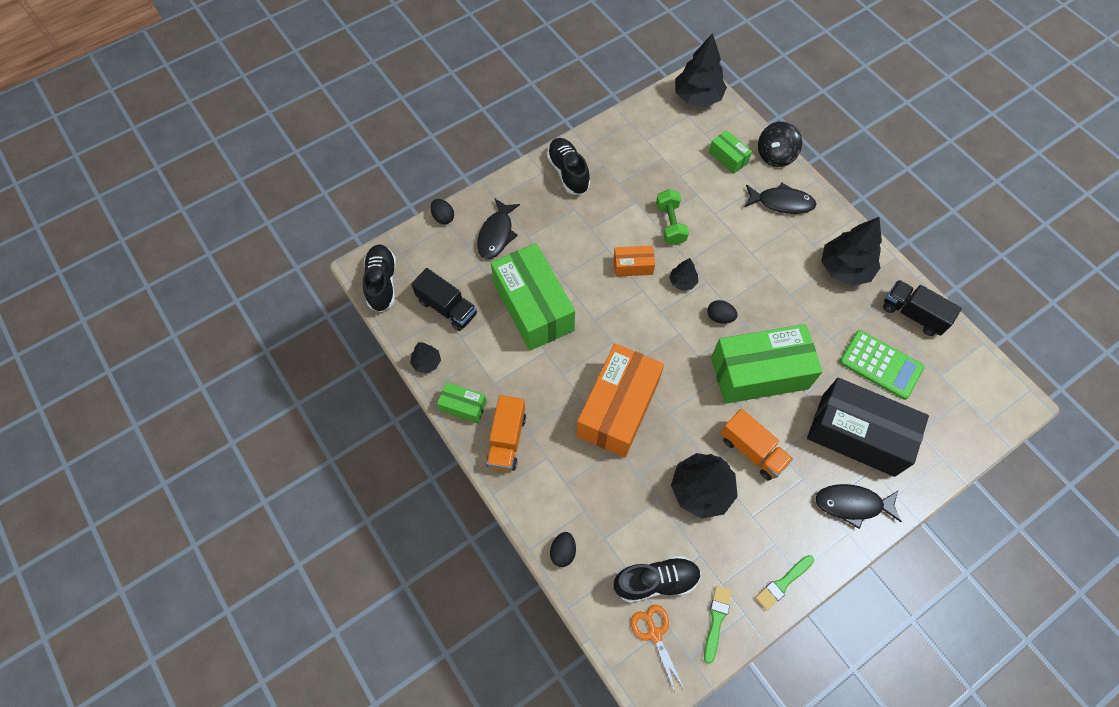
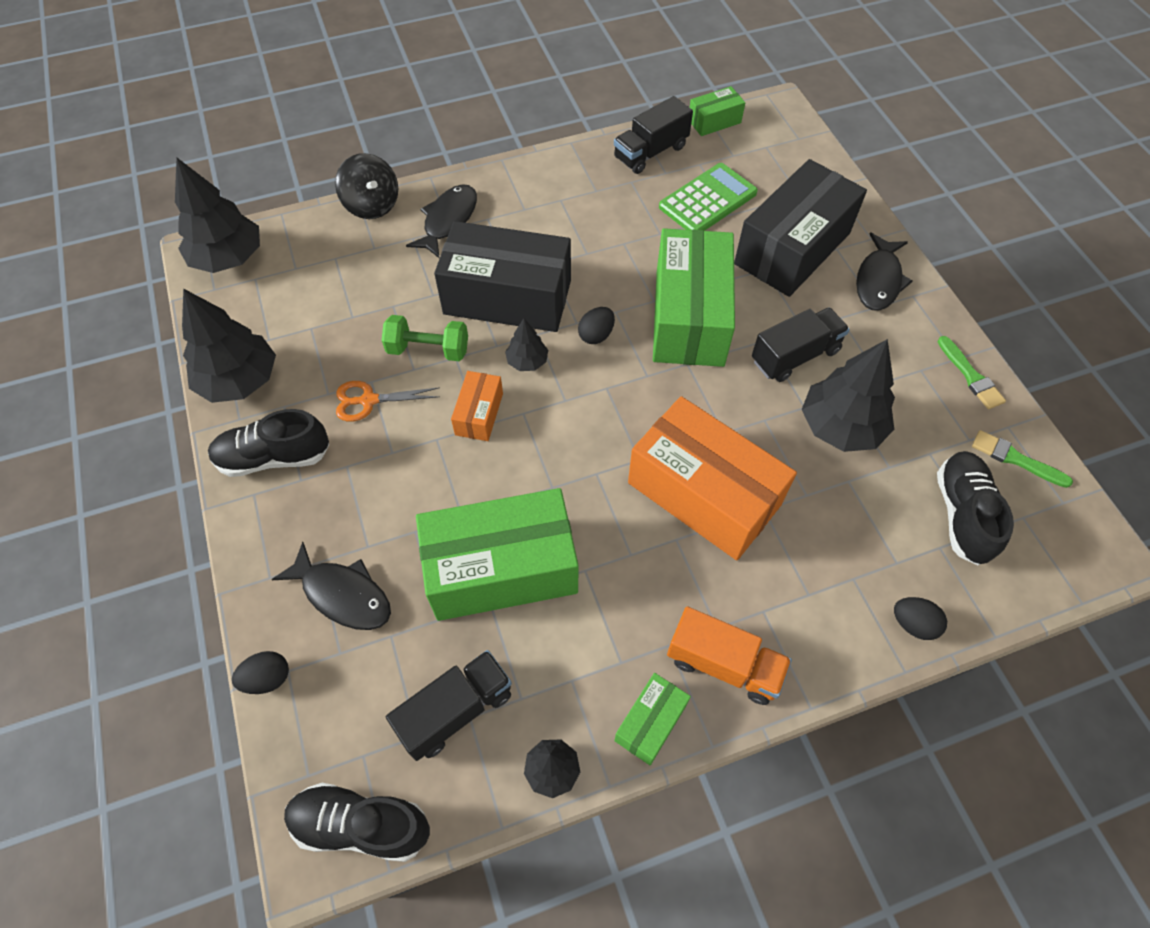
camera: 75 degrees left, 5 degrees down
orange scissors [631,605,684,692] -> orange scissors moved to [336,381,440,422]
green box [709,130,752,174] -> green box moved to [689,86,745,136]
orange truck [721,409,793,480] -> black truck [752,307,850,382]
black tree [821,217,882,286] -> black tree moved to [182,289,276,403]
none -> black box [434,221,571,332]

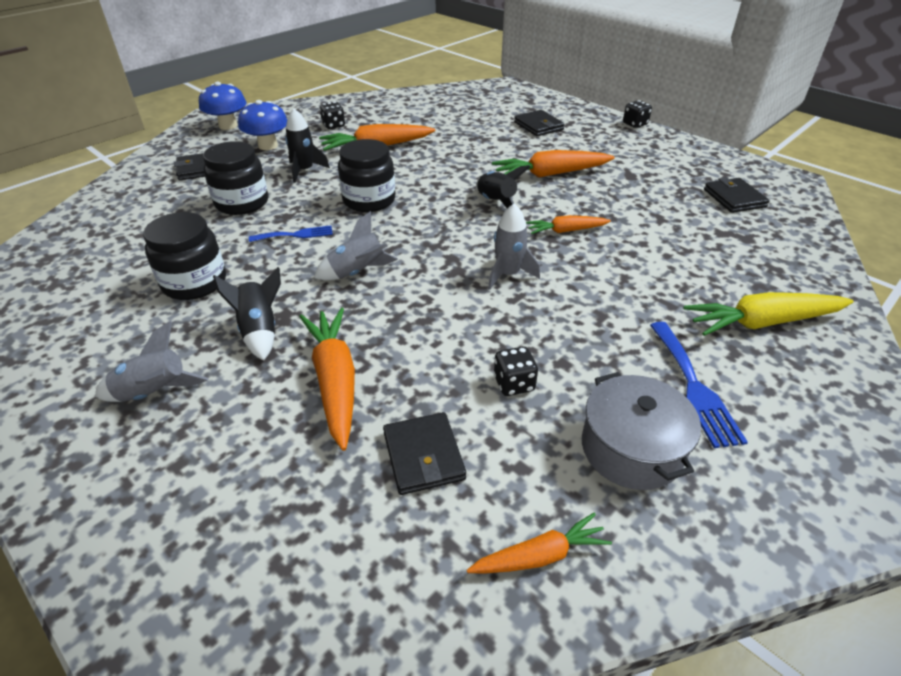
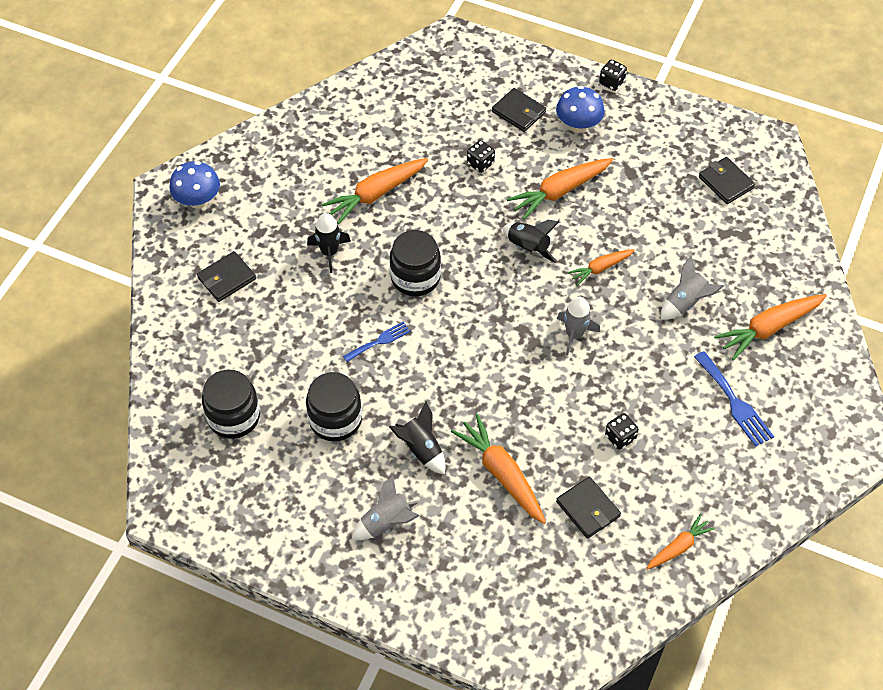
camera: 20 degrees left, 15 degrees up
black jar [203,141,268,215] -> black jar moved to [202,370,260,439]
blue mushroom [238,100,287,150] -> blue mushroom moved to [556,86,605,133]
grey rocket [314,211,398,280] -> grey rocket moved to [660,256,724,320]
black dice [319,102,345,129] -> black dice moved to [467,140,495,173]
grey pot [582,372,701,490] -> none
yellow carrot [684,292,854,336] -> orange carrot [714,294,827,360]

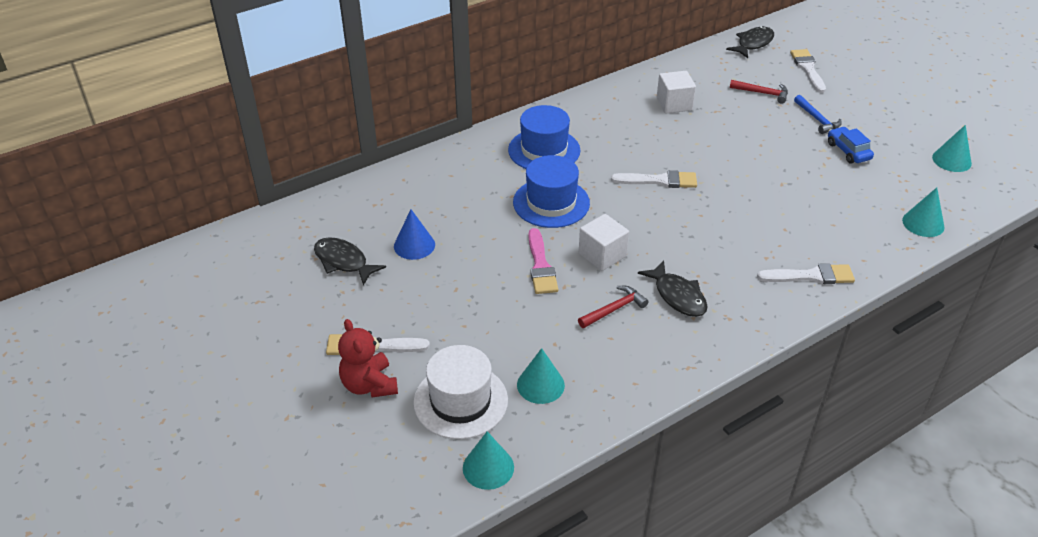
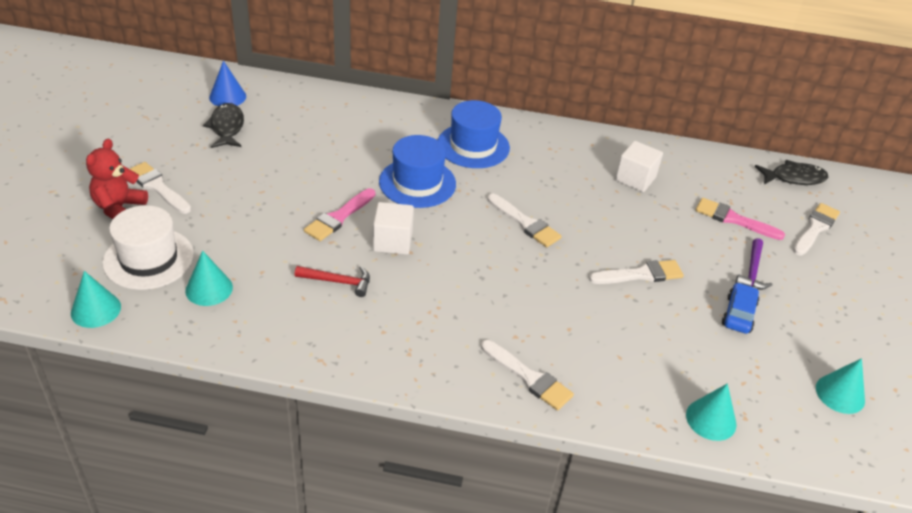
camera: 40 degrees right, 0 degrees up
blue cone [394,209,435,260] -> blue cone moved to [209,61,246,106]
black fish [638,260,708,317] -> none
red hammer [730,80,788,104] -> pink brush [696,198,785,240]
blue hammer [794,95,842,134] -> purple hammer [735,238,772,290]
none -> white brush [589,260,684,284]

:: Directions ::
Make an exact copy of every entry above, but keep the pictures out of it.

:: Finished task ::
camera: 75 degrees left, 5 degrees down
orange scissors [631,605,684,692] -> orange scissors moved to [336,381,440,422]
green box [709,130,752,174] -> green box moved to [689,86,745,136]
orange truck [721,409,793,480] -> black truck [752,307,850,382]
black tree [821,217,882,286] -> black tree moved to [182,289,276,403]
none -> black box [434,221,571,332]

camera: 20 degrees left, 15 degrees up
black jar [203,141,268,215] -> black jar moved to [202,370,260,439]
blue mushroom [238,100,287,150] -> blue mushroom moved to [556,86,605,133]
grey rocket [314,211,398,280] -> grey rocket moved to [660,256,724,320]
black dice [319,102,345,129] -> black dice moved to [467,140,495,173]
grey pot [582,372,701,490] -> none
yellow carrot [684,292,854,336] -> orange carrot [714,294,827,360]

camera: 40 degrees right, 0 degrees up
blue cone [394,209,435,260] -> blue cone moved to [209,61,246,106]
black fish [638,260,708,317] -> none
red hammer [730,80,788,104] -> pink brush [696,198,785,240]
blue hammer [794,95,842,134] -> purple hammer [735,238,772,290]
none -> white brush [589,260,684,284]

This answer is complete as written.